Copy out the data in full and exactly, passing over the pictures.
*** Begin section ***
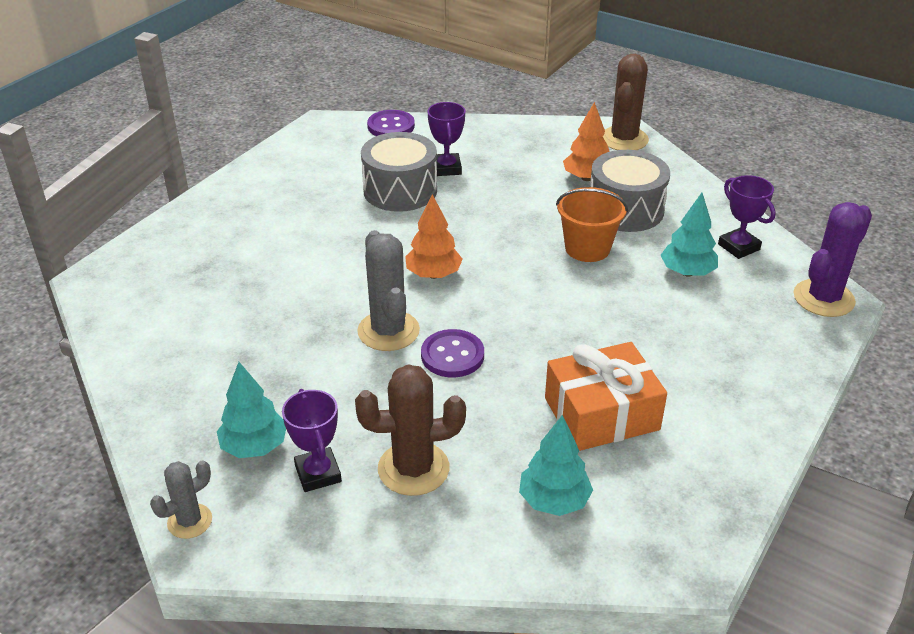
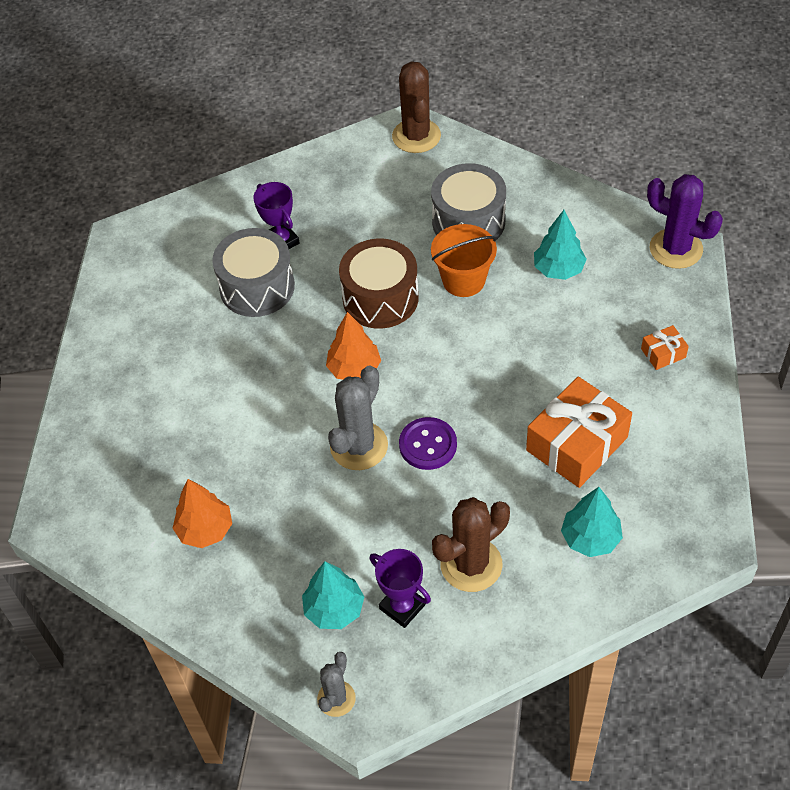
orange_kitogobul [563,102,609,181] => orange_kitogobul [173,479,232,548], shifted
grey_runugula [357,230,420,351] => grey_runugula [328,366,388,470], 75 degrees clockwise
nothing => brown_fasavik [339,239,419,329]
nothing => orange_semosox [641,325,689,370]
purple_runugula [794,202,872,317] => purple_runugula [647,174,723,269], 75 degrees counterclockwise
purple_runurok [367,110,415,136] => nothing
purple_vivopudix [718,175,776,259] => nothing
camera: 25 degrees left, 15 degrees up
*** End section ***
**Response for this exercise**
orange_kitogobul [563,102,609,181] => orange_kitogobul [173,479,232,548], shifted
grey_runugula [357,230,420,351] => grey_runugula [328,366,388,470], 75 degrees clockwise
nothing => brown_fasavik [339,239,419,329]
nothing => orange_semosox [641,325,689,370]
purple_runugula [794,202,872,317] => purple_runugula [647,174,723,269], 75 degrees counterclockwise
purple_runurok [367,110,415,136] => nothing
purple_vivopudix [718,175,776,259] => nothing
camera: 25 degrees left, 15 degrees up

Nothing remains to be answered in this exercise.